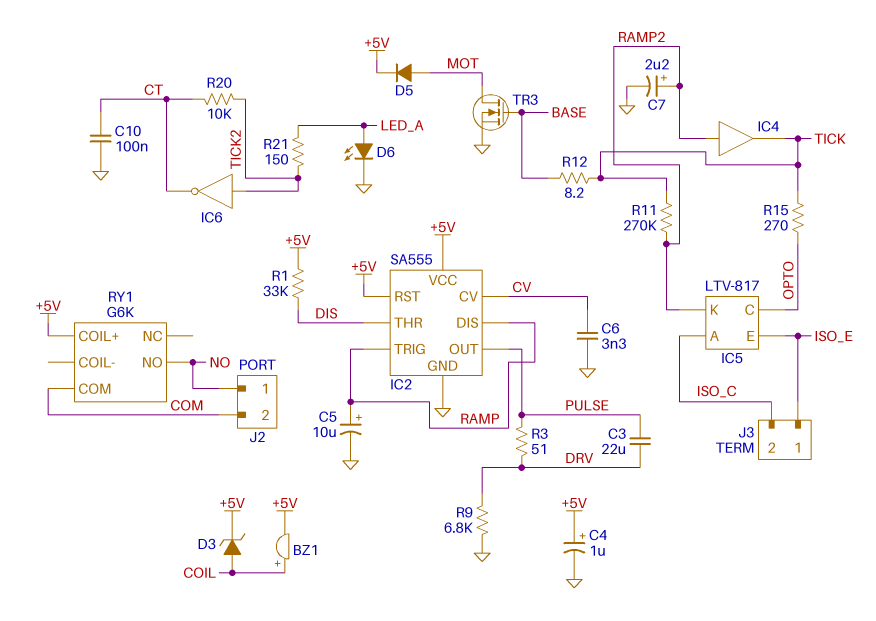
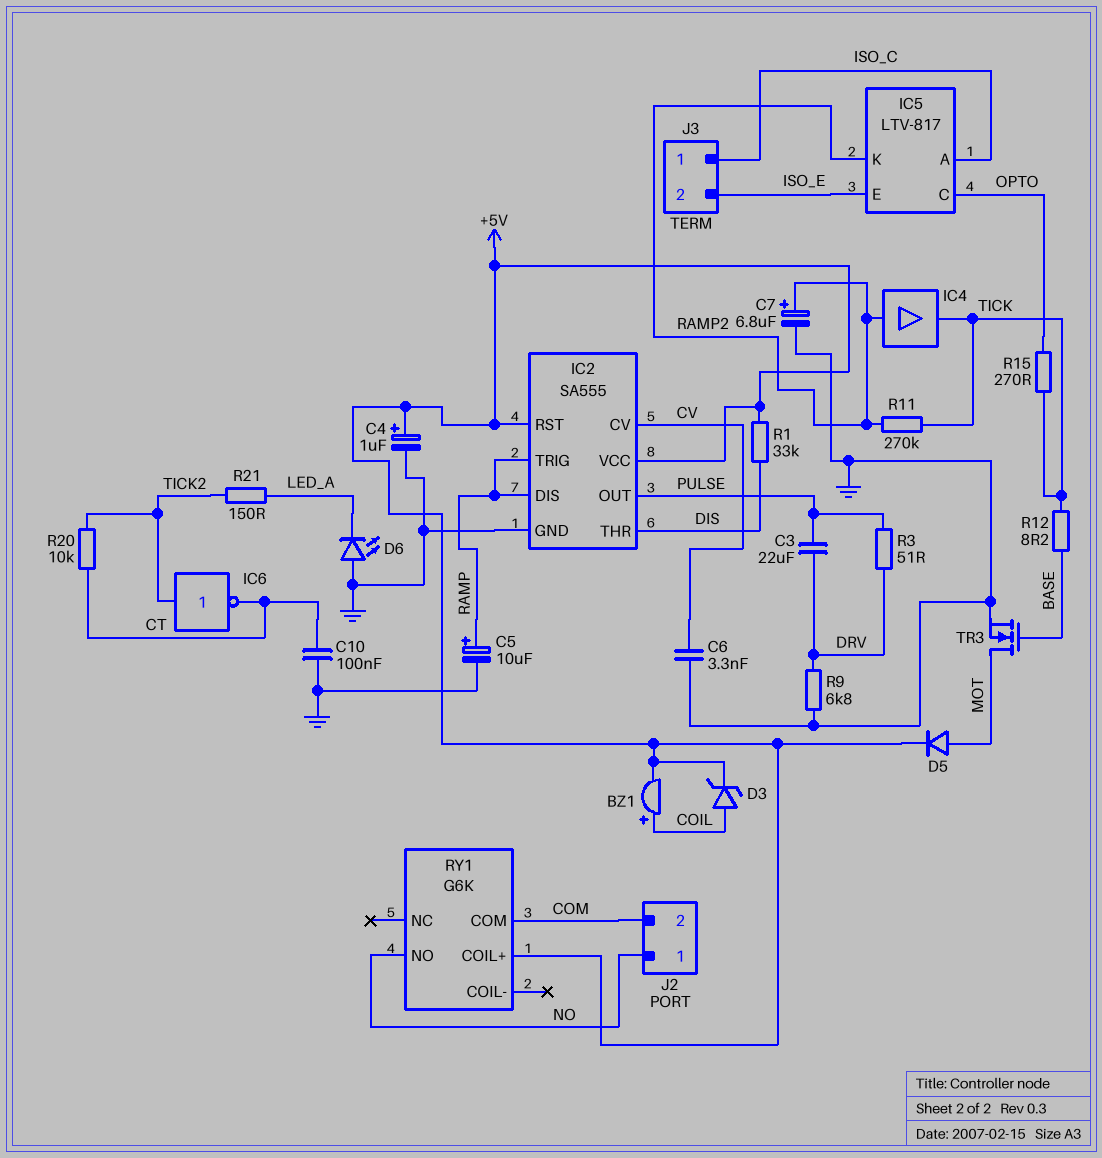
C7: 2.2uF (plus RAMP2, minus GND) -> 6.8uF (plus RAMP2, minus GND)
D6: LED (A LED_A, K GND) -> LED (A GND, K LED_A)
J3 pin 1: ISO_E -> ISO_C
J3 pin 2: ISO_C -> ISO_E

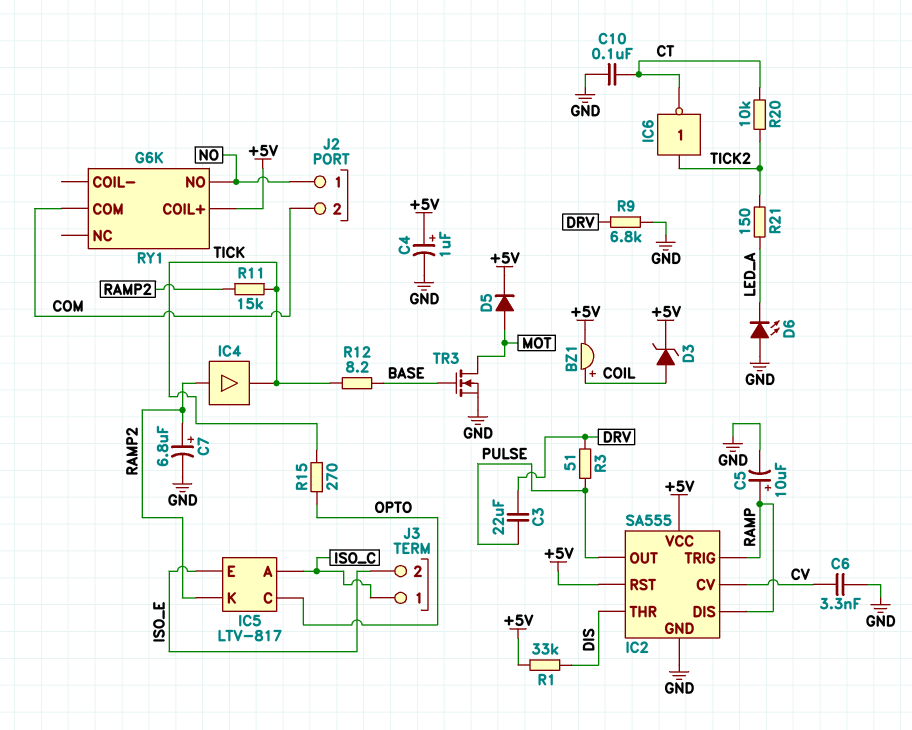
R11: 270k (RAMP2, TICK) -> 15k (RAMP2, TICK)

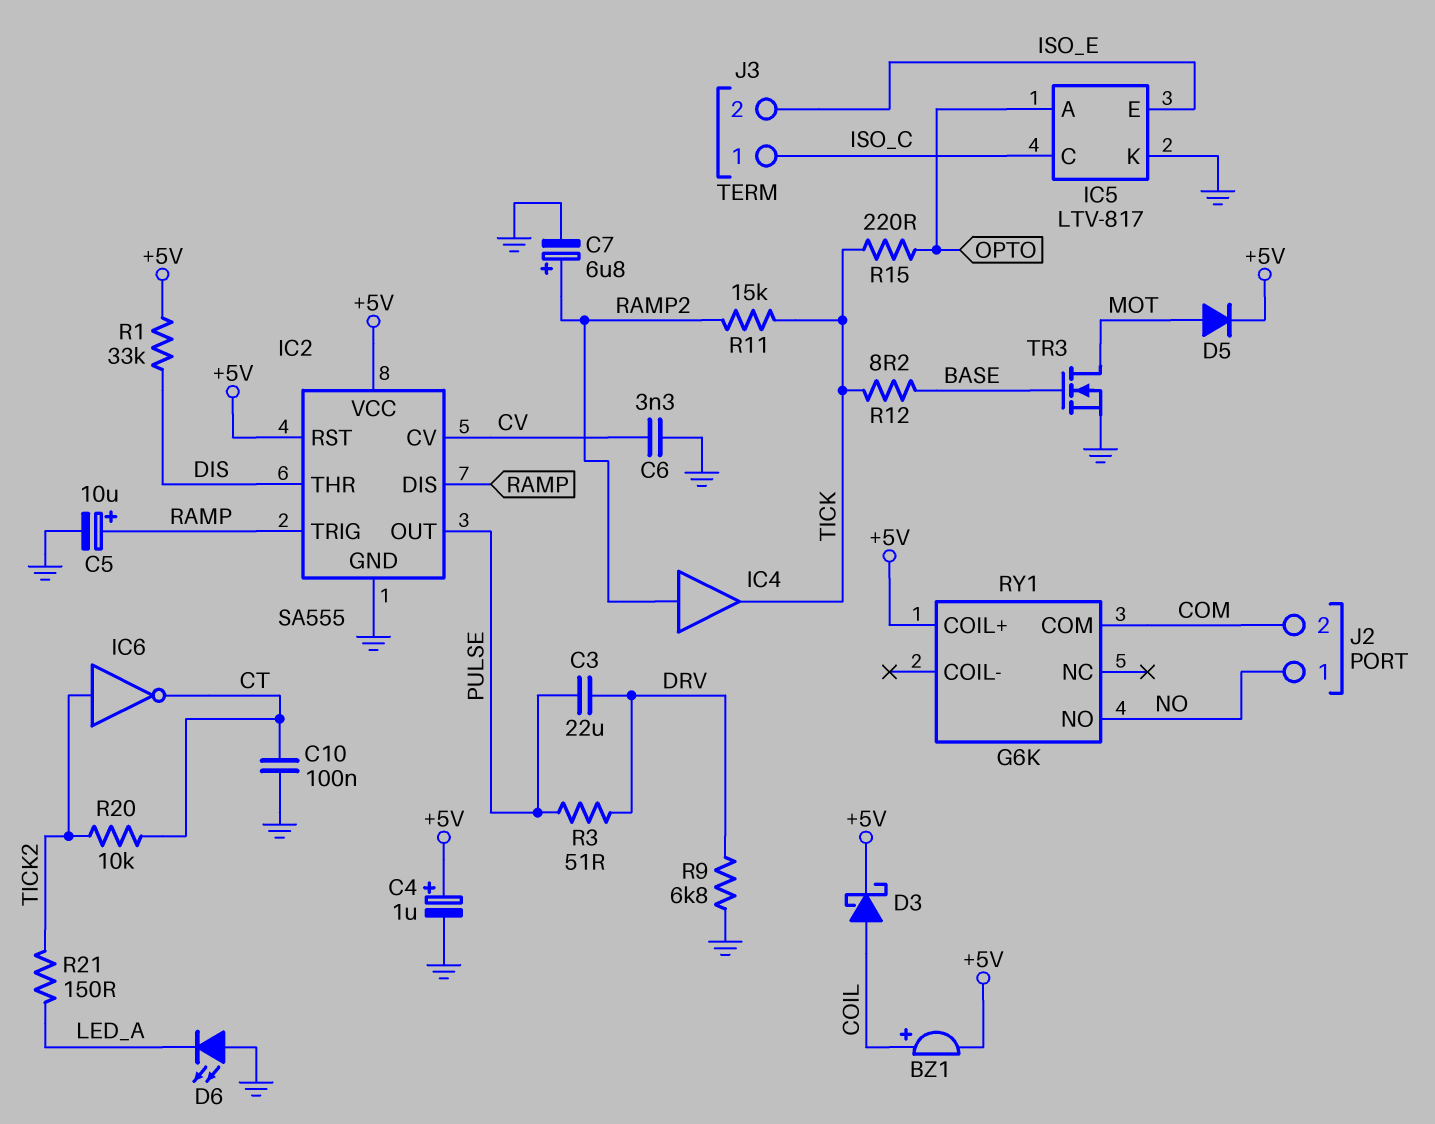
D3: zener (A COIL, K +5V) -> schottky (A COIL, K +5V)
IC5 pin A: ISO_C -> OPTO
IC5 pin C: OPTO -> ISO_C
IC5 pin K: RAMP2 -> GND
R15: 270 (OPTO, TICK) -> 220 (OPTO, TICK)

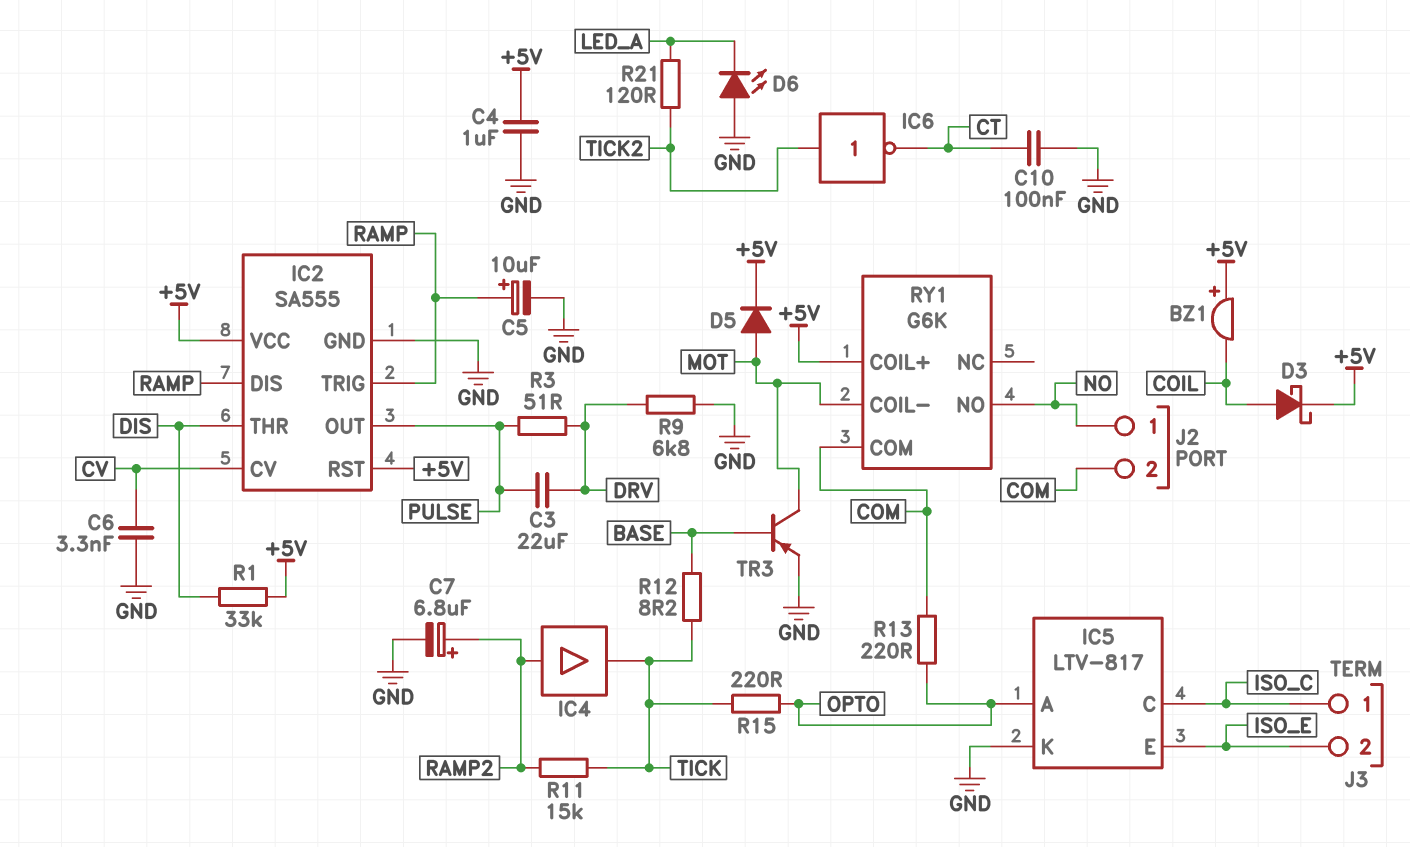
BZ1: buzzer (plus COIL, minus +5V) -> buzzer (plus +5V, minus COIL)
C4: 1uF (plus +5V, minus GND) -> 1uF (+5V, GND)
R13: none -> 220 (COM, OPTO)
R20: 10k (CT, TICK2) -> none
R21: 150 (LED_A, TICK2) -> 120 (LED_A, TICK2)
RY1 pin COIL-: none -> MOT
TR3: NMOS (G BASE, D MOT, S GND) -> PNP (B BASE, C MOT, E GND)

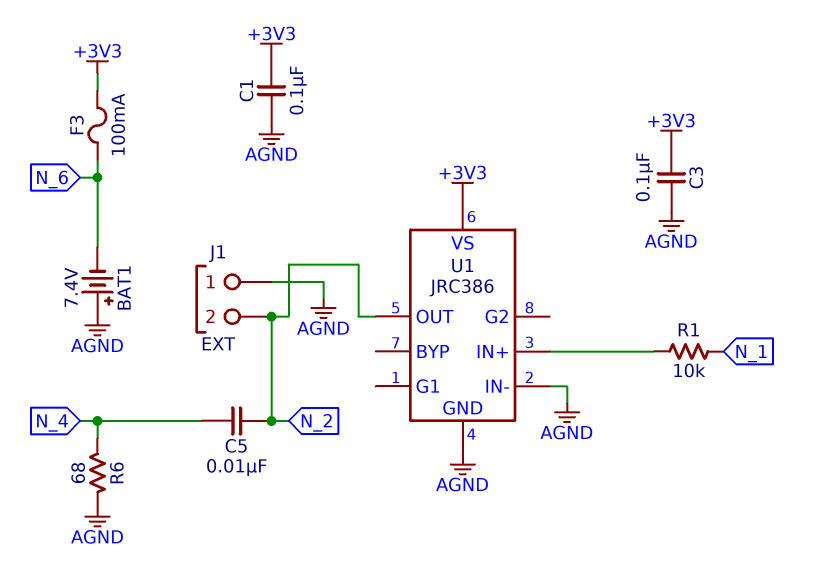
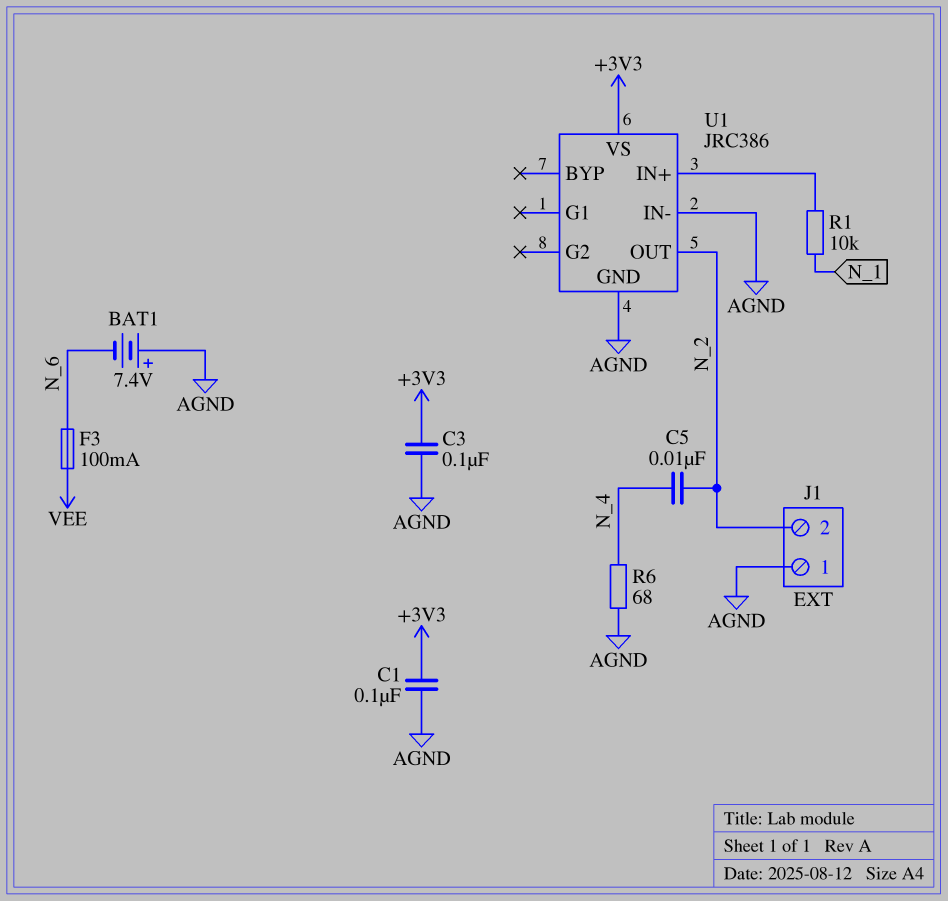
F3: 100mA (+3V3, N_6) -> 100mA (N_6, VEE)

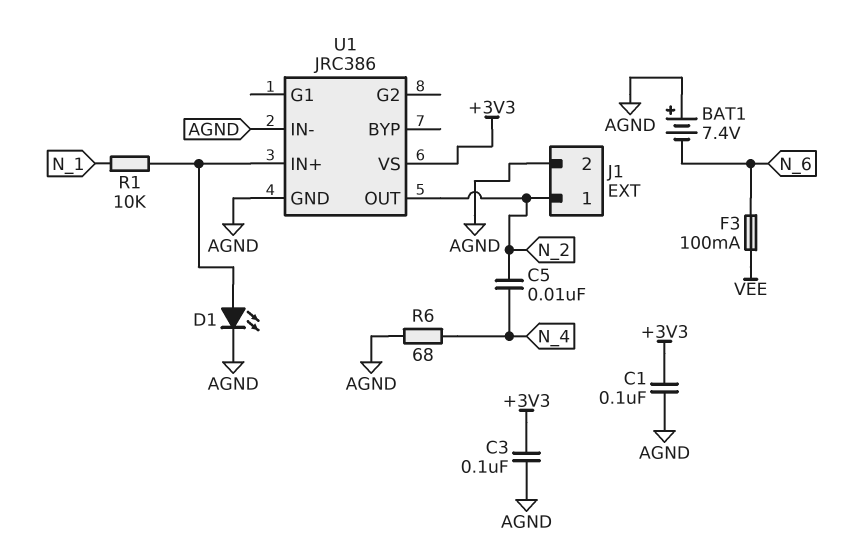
D1: none -> LED (A U1/IN+, K AGND)
J1 pin 1: AGND -> N_2
J1 pin 2: N_2 -> AGND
- - - - -
What you should do:
Where a record holds a picture, leave the picture out and restate the rest word for word.

Written answer:
C7: 2.2uF (plus RAMP2, minus GND) -> 6.8uF (plus RAMP2, minus GND)
D6: LED (A LED_A, K GND) -> LED (A GND, K LED_A)
J3 pin 1: ISO_E -> ISO_C
J3 pin 2: ISO_C -> ISO_E

R11: 270k (RAMP2, TICK) -> 15k (RAMP2, TICK)

D3: zener (A COIL, K +5V) -> schottky (A COIL, K +5V)
IC5 pin A: ISO_C -> OPTO
IC5 pin C: OPTO -> ISO_C
IC5 pin K: RAMP2 -> GND
R15: 270 (OPTO, TICK) -> 220 (OPTO, TICK)

BZ1: buzzer (plus COIL, minus +5V) -> buzzer (plus +5V, minus COIL)
C4: 1uF (plus +5V, minus GND) -> 1uF (+5V, GND)
R13: none -> 220 (COM, OPTO)
R20: 10k (CT, TICK2) -> none
R21: 150 (LED_A, TICK2) -> 120 (LED_A, TICK2)
RY1 pin COIL-: none -> MOT
TR3: NMOS (G BASE, D MOT, S GND) -> PNP (B BASE, C MOT, E GND)

F3: 100mA (+3V3, N_6) -> 100mA (N_6, VEE)

D1: none -> LED (A U1/IN+, K AGND)
J1 pin 1: AGND -> N_2
J1 pin 2: N_2 -> AGND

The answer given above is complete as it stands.